=== Begin Enclosure ===
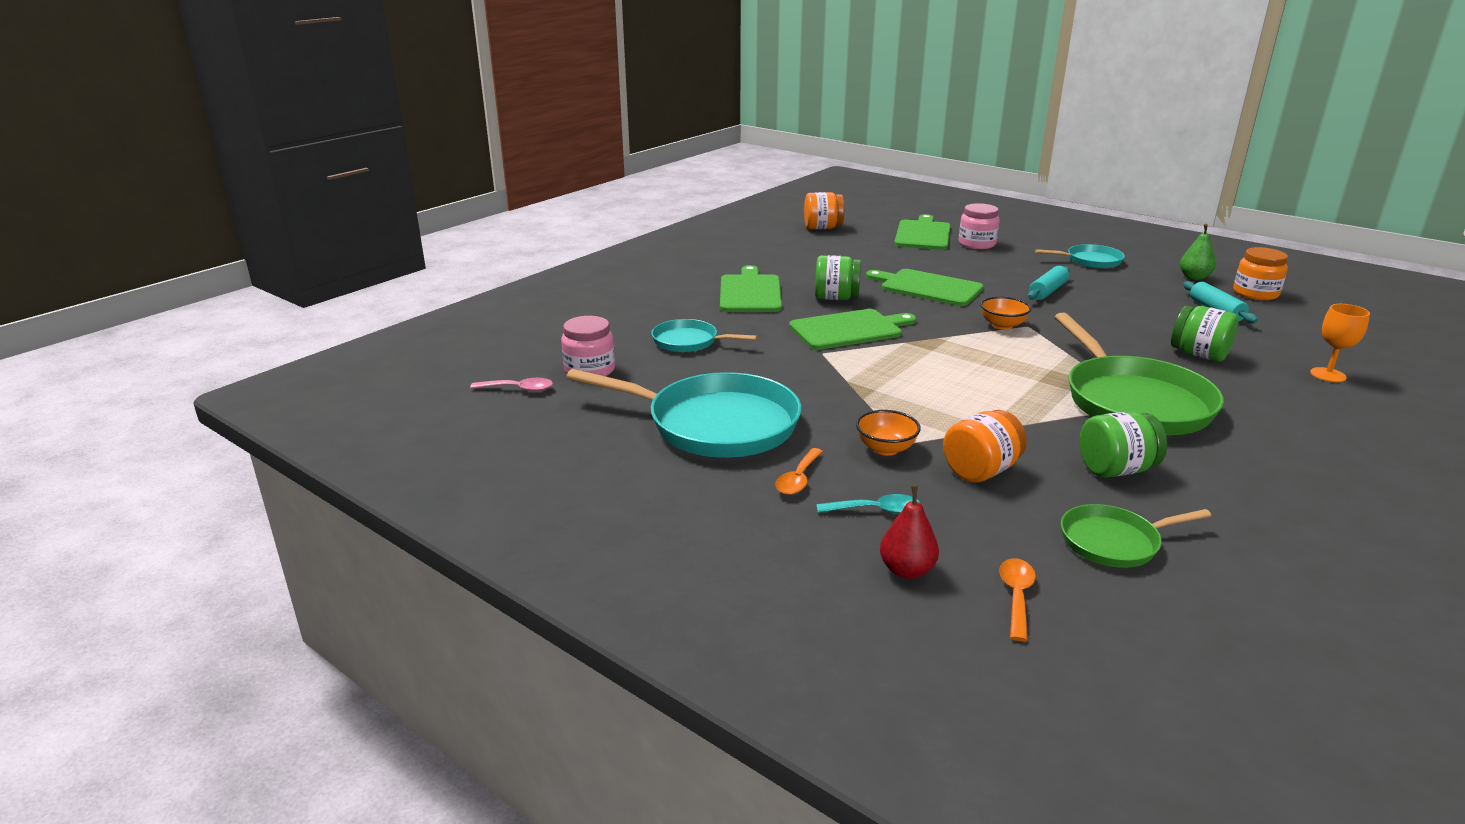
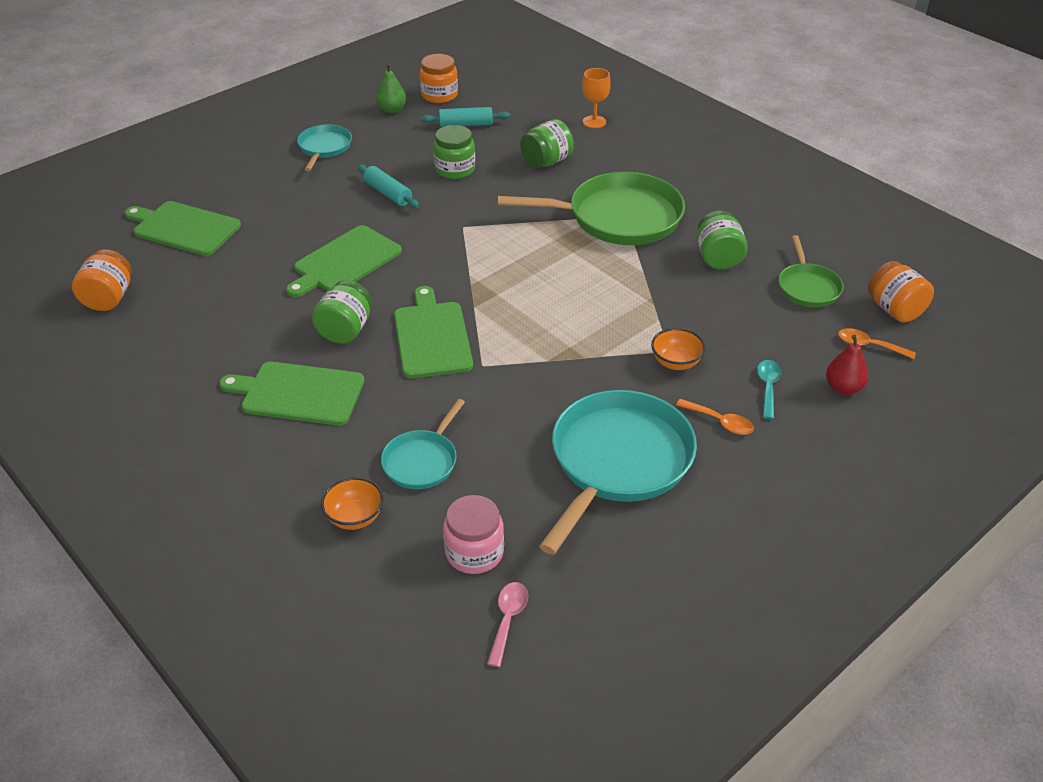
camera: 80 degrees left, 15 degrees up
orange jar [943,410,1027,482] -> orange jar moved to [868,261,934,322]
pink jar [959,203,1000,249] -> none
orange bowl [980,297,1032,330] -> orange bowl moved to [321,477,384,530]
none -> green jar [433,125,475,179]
=== End Enclosure ===
## EXERCISE REQUIREMENTS
Examine the records and pull out every line where the string "orange" occurs.

## OUTPUT BELOW
orange jar [943,410,1027,482] -> orange jar moved to [868,261,934,322]
orange bowl [980,297,1032,330] -> orange bowl moved to [321,477,384,530]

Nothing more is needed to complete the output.